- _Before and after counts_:
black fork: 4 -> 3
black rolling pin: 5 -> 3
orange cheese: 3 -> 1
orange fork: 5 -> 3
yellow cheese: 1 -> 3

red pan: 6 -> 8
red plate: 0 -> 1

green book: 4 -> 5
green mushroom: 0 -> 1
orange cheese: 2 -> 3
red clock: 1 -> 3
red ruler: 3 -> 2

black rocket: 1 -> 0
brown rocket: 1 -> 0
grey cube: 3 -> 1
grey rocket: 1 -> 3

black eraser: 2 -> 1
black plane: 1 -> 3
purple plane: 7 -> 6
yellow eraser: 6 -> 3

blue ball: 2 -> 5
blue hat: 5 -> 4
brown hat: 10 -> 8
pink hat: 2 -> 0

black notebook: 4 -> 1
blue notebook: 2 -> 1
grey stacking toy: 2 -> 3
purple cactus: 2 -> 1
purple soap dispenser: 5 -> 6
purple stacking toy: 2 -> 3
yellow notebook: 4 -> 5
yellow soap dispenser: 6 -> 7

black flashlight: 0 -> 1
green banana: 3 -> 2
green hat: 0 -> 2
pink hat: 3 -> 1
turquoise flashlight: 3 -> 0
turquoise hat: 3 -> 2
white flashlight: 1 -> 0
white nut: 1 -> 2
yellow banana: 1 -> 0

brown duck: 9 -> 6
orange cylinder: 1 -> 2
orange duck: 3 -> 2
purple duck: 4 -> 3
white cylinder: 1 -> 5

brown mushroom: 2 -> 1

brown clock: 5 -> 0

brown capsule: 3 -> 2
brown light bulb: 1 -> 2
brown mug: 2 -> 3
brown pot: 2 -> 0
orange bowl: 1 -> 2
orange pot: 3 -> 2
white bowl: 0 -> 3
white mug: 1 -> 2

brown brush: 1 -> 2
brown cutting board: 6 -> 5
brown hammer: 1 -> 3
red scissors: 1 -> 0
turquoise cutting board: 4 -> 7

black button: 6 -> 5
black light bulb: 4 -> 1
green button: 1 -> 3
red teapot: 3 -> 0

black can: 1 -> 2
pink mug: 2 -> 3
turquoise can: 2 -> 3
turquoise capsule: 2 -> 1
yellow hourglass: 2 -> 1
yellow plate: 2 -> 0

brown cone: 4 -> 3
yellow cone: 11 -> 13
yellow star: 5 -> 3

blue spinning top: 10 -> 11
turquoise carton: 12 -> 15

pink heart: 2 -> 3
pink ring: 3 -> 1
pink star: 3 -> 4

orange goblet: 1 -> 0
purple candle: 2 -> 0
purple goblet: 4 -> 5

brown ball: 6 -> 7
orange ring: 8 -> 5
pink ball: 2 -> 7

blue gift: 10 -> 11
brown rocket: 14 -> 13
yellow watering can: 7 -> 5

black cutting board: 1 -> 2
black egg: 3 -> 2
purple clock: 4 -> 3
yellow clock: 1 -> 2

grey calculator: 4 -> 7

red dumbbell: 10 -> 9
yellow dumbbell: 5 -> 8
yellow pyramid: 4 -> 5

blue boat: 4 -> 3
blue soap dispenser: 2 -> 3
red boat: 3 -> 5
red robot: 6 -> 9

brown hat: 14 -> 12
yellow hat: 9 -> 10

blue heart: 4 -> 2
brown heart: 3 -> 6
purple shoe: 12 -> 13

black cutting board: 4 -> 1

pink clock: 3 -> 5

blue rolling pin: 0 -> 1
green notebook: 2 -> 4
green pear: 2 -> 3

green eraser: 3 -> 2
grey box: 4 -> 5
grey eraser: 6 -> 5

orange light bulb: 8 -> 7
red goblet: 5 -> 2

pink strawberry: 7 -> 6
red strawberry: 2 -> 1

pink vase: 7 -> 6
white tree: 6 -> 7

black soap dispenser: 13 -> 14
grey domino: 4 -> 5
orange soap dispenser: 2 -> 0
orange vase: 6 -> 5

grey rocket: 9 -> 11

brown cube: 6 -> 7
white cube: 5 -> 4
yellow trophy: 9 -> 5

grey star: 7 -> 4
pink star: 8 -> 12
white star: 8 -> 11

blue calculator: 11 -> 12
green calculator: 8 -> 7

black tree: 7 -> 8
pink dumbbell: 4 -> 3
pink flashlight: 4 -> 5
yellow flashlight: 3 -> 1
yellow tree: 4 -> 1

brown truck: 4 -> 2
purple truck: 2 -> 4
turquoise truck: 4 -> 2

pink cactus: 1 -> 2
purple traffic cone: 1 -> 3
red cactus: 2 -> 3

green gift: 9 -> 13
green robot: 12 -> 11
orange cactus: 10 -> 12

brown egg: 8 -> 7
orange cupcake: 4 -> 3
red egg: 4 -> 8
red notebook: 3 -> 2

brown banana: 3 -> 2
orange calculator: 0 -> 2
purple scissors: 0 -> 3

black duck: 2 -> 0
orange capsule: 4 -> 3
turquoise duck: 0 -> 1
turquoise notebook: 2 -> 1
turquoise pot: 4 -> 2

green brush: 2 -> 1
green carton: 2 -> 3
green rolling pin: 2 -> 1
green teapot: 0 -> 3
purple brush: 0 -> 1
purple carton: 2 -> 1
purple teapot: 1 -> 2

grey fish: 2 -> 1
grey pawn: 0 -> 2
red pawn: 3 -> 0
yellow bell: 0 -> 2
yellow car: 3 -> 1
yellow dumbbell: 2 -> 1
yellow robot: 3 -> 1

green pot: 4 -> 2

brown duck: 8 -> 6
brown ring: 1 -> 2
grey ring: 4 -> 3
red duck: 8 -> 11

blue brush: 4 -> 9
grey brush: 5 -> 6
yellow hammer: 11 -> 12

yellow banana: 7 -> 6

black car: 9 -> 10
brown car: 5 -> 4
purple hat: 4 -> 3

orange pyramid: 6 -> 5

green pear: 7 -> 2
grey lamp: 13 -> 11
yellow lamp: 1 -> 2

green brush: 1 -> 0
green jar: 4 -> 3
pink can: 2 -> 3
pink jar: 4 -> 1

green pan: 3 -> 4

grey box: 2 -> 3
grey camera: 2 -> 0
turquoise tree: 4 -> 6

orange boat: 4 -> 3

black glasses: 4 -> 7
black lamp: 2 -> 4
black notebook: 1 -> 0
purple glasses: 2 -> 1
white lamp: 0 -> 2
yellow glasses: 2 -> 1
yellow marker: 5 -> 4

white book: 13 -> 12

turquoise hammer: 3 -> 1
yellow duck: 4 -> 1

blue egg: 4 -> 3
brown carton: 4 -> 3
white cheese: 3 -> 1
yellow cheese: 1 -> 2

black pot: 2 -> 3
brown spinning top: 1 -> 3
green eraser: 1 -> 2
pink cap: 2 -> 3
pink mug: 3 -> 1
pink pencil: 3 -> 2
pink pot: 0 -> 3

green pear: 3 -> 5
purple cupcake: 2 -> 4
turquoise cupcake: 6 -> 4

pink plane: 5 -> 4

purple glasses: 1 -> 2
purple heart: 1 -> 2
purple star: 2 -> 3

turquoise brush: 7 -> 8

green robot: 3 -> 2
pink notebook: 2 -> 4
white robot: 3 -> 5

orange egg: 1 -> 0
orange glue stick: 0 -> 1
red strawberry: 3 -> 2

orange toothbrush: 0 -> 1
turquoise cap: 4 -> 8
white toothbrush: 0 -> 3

- _WHAT TO DO_:
Consider the string "cutting". State how many lines of the data contain it, giving the number alone.

- _EXERCISE OUTPUT_:
4